▸ Work order
What lines in the following entries hold the word "headphones"? Copy each one.

▸ Records

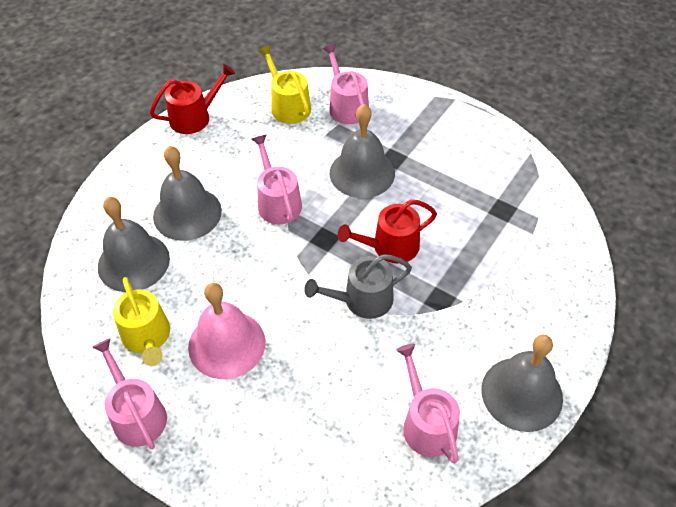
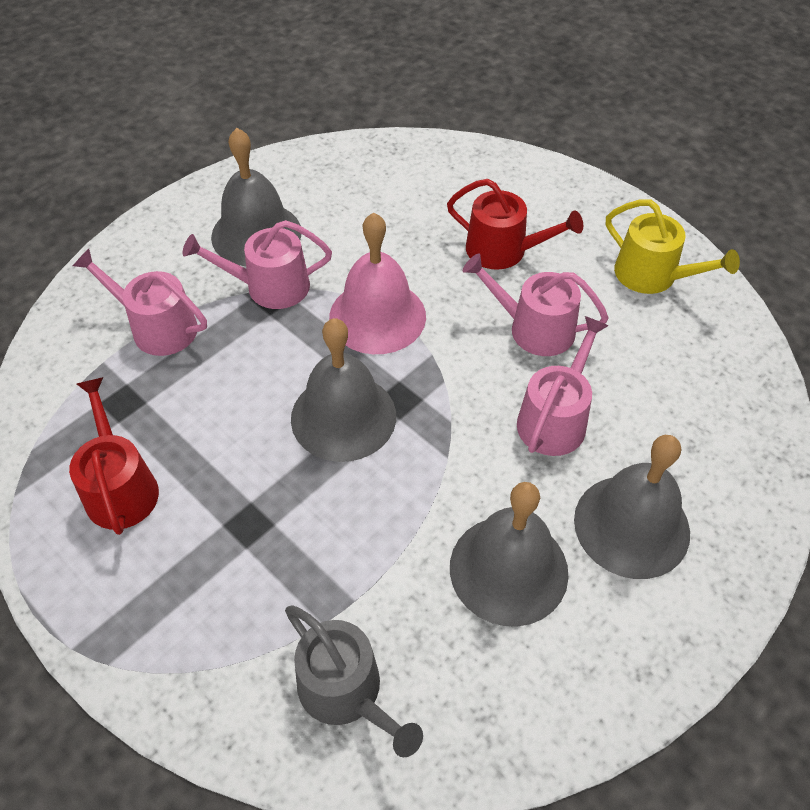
yellow watering can: 2 -> 1

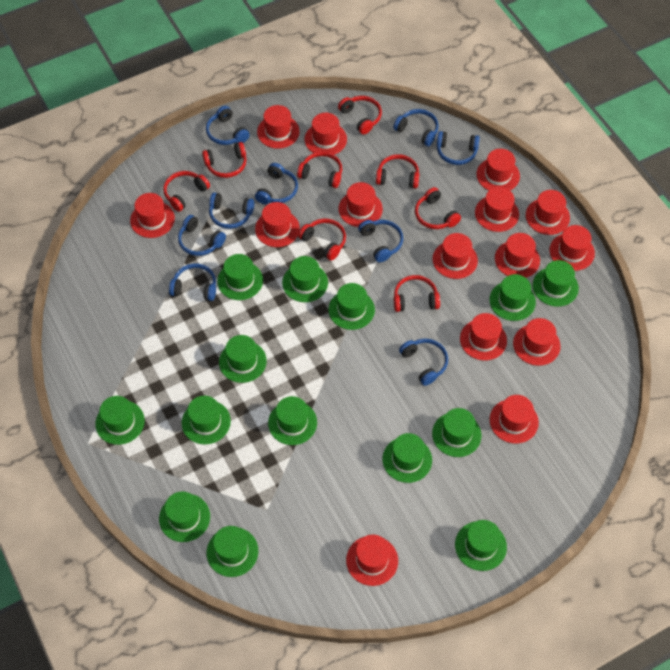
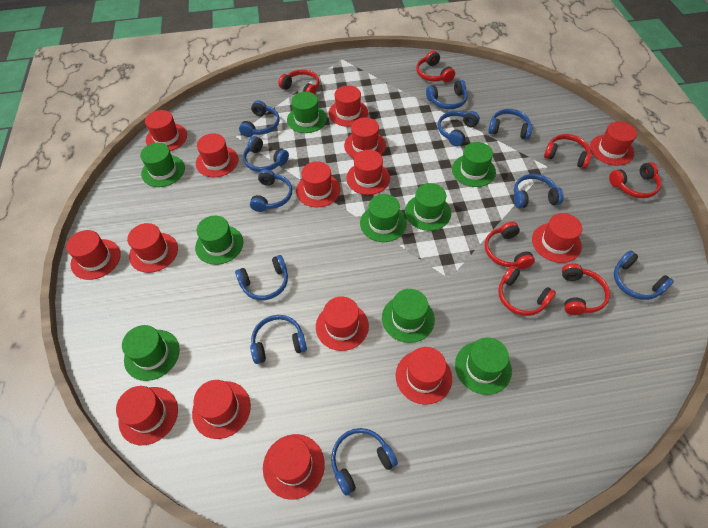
blue headphones: 9 -> 11
green hat: 14 -> 9
red headphones: 8 -> 7

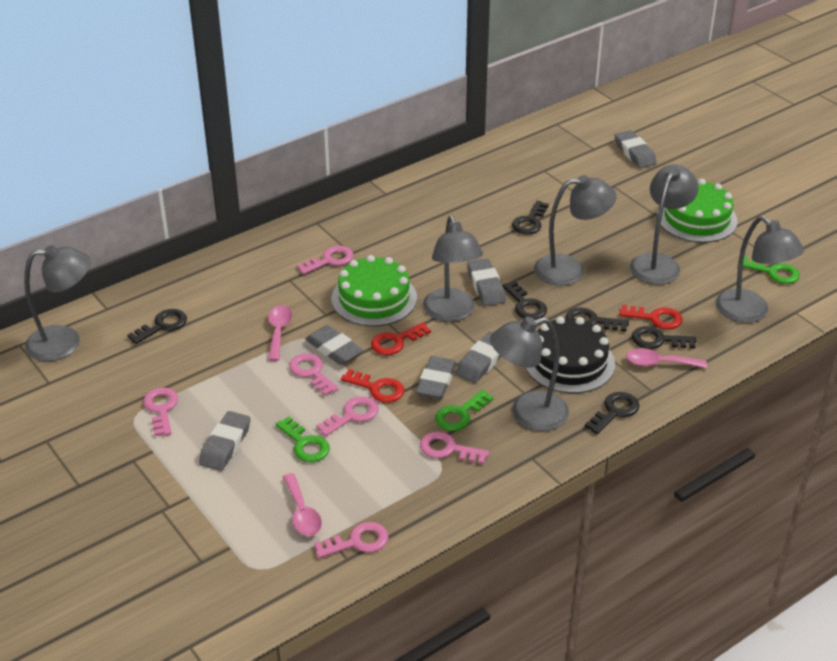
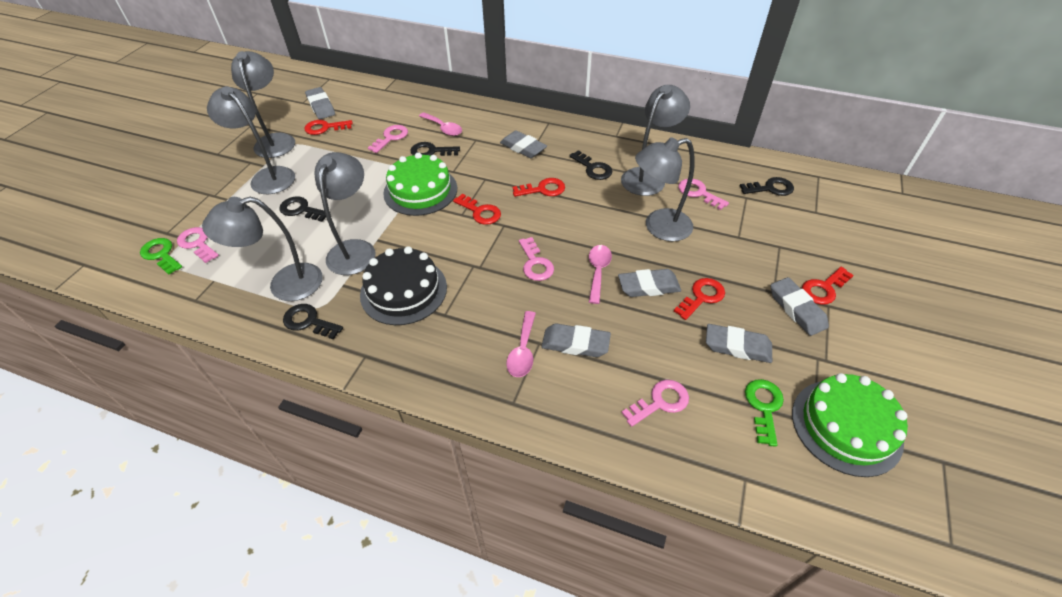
black key: 6 -> 5
green key: 3 -> 2
pink key: 6 -> 5
red key: 3 -> 5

▸ Solution to this task
blue headphones: 9 -> 11
red headphones: 8 -> 7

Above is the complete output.